*Data in this exercise*.
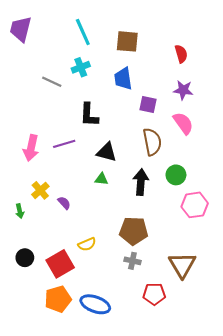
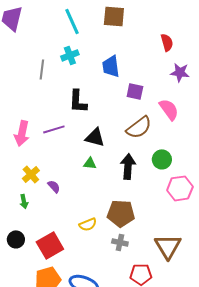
brown square: (127, 41) -> (114, 16), moved
gray line: (52, 82) -> (42, 69), turned 72
purple star: (183, 90) -> (180, 72), moved
brown semicircle: (152, 142) -> (139, 127), turned 64
green arrow: (20, 211) -> (24, 201), moved
yellow semicircle: (87, 244) -> (88, 224), moved

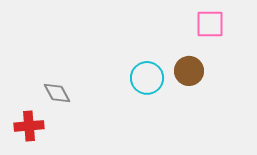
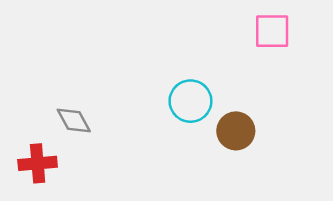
brown circle: (189, 71) -> (236, 131), moved

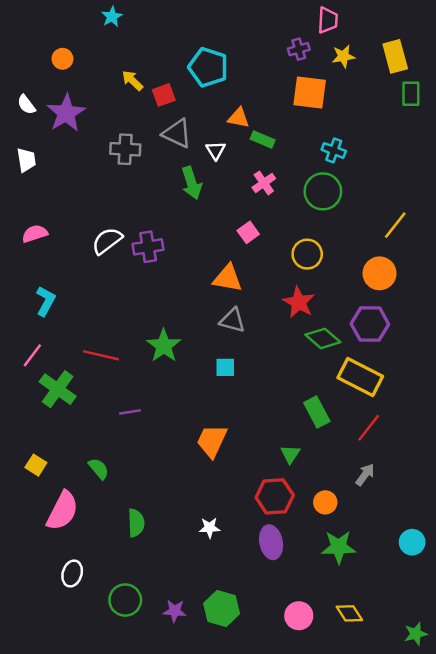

*Problem statement*.
Please go through the data above and copy each line containing the word "moved".

*Output of the exercise*.
brown square: (127, 41) -> (114, 16), moved
purple star: (183, 90) -> (180, 72), moved
green arrow: (20, 211) -> (24, 201), moved
yellow semicircle: (87, 244) -> (88, 224), moved
brown circle: (189, 71) -> (236, 131), moved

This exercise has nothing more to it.